Source material:
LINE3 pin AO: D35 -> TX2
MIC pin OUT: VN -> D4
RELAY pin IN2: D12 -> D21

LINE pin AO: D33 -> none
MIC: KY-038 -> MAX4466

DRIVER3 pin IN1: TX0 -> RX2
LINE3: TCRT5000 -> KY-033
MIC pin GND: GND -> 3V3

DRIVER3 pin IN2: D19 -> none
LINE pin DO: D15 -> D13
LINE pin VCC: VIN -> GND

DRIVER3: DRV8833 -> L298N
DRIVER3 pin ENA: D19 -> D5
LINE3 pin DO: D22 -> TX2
--
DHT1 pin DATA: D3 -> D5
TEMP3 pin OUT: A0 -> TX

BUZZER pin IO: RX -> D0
...
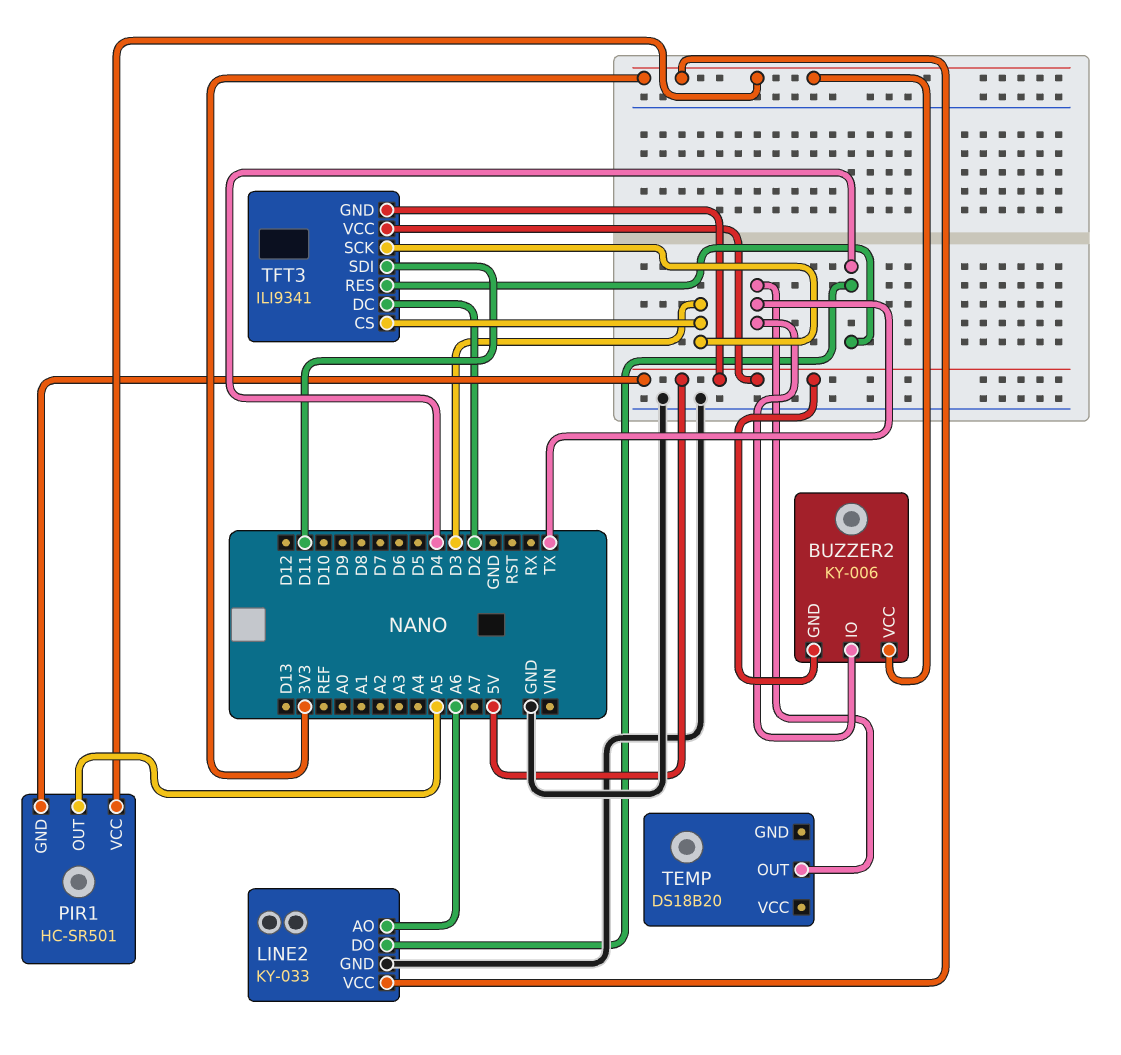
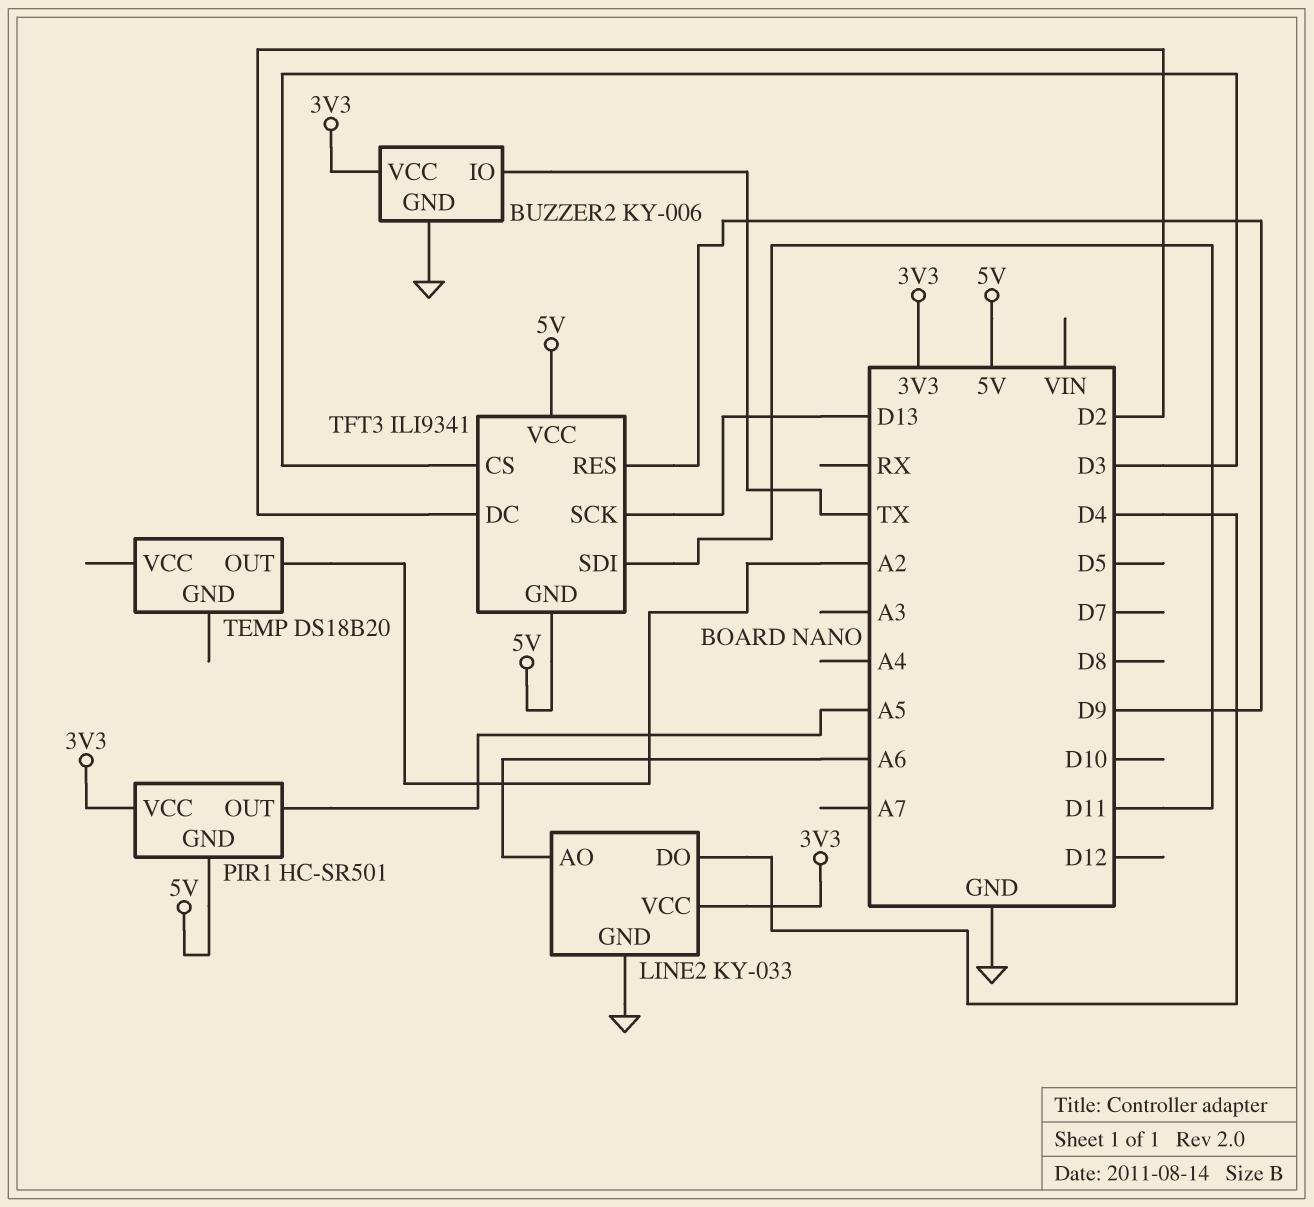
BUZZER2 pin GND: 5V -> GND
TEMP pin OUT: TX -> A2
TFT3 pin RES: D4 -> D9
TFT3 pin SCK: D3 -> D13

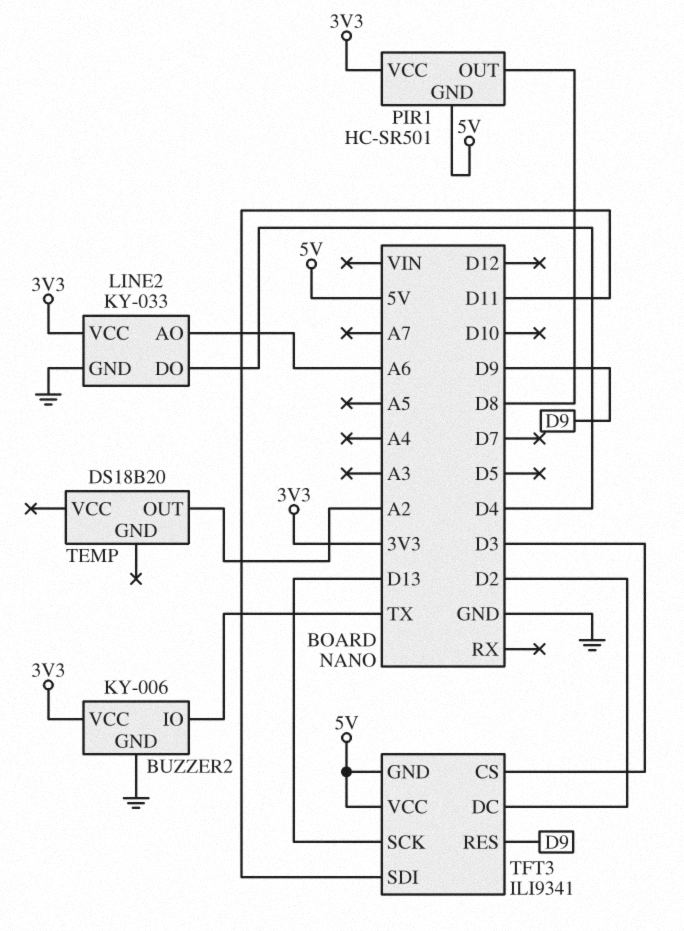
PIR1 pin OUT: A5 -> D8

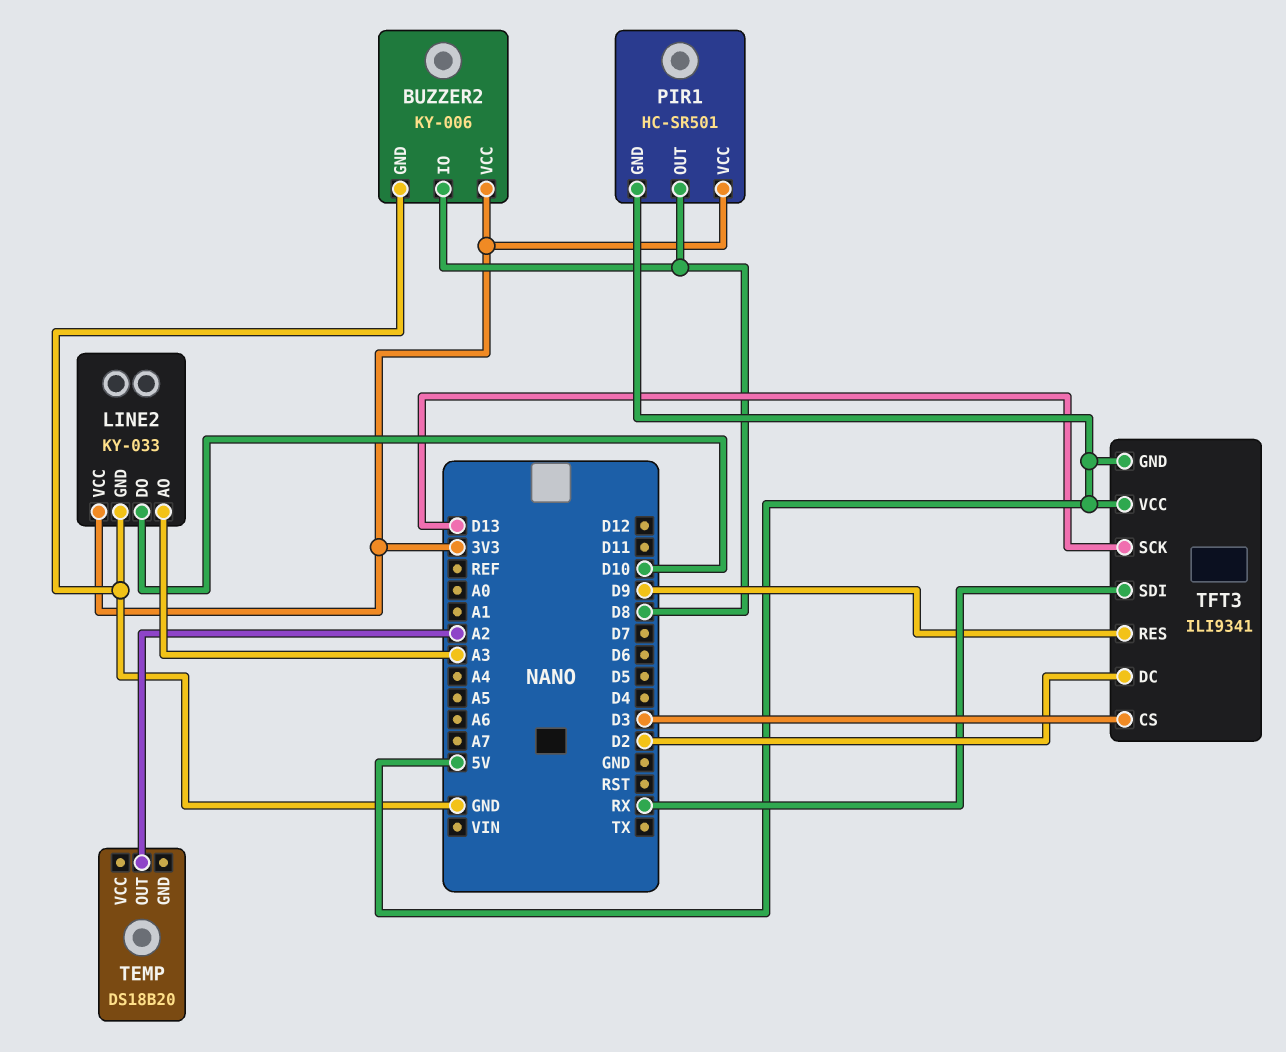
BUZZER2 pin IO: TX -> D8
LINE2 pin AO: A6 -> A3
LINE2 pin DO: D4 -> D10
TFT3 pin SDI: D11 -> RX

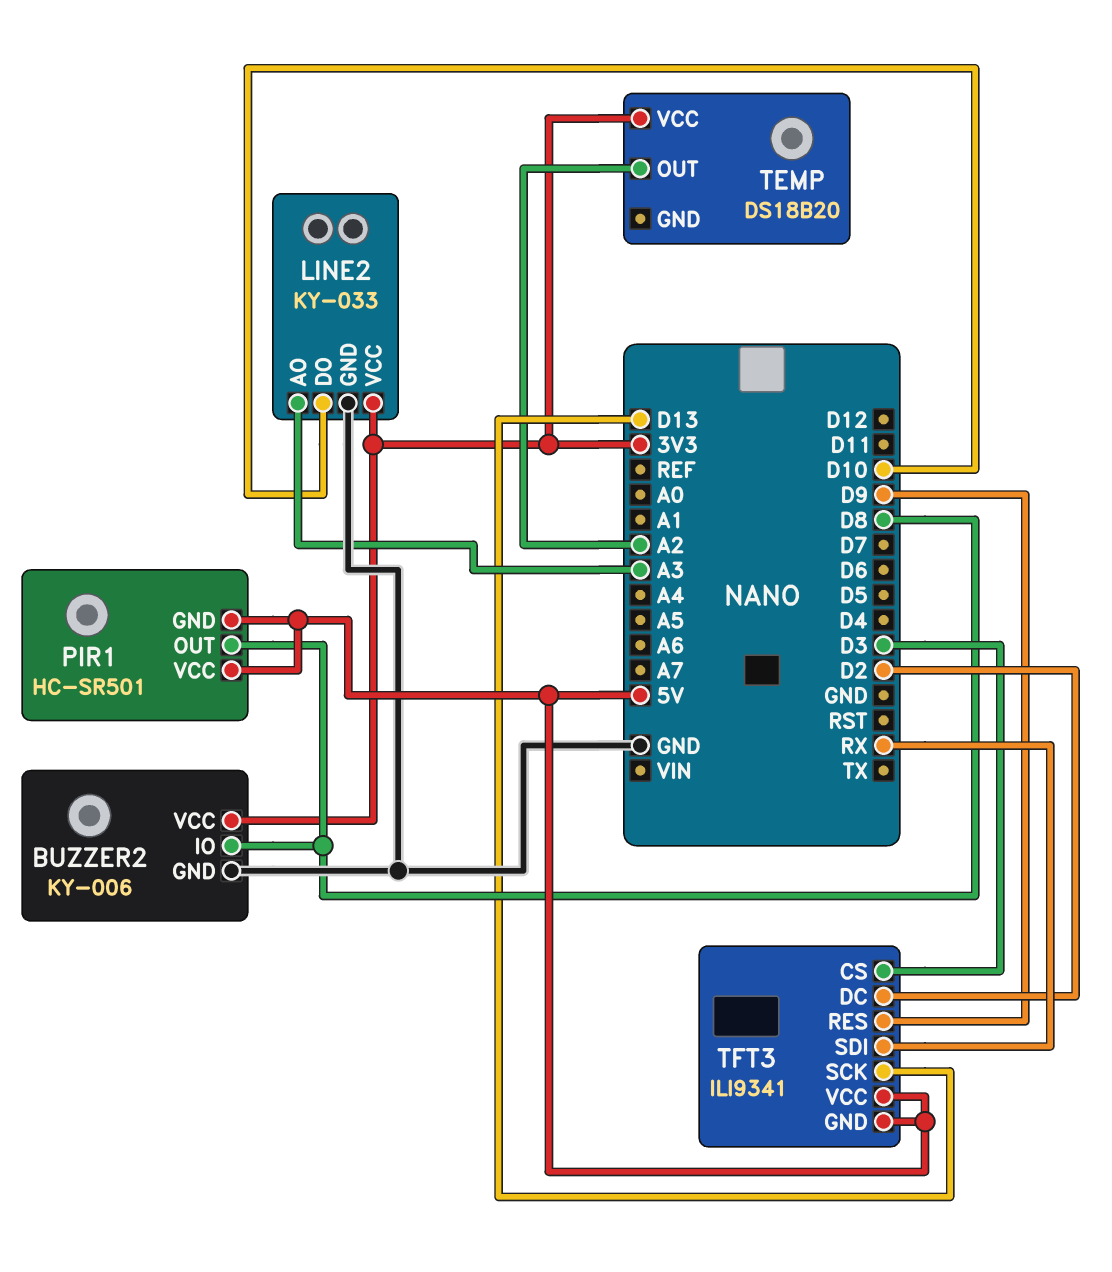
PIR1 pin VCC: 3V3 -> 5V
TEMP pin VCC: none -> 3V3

Assignment: Go through the material above, and wherever a line holds the word "none", copy it.

Response for this exercise:
LINE pin AO: D33 -> none
DRIVER3 pin IN2: D19 -> none
TEMP pin VCC: none -> 3V3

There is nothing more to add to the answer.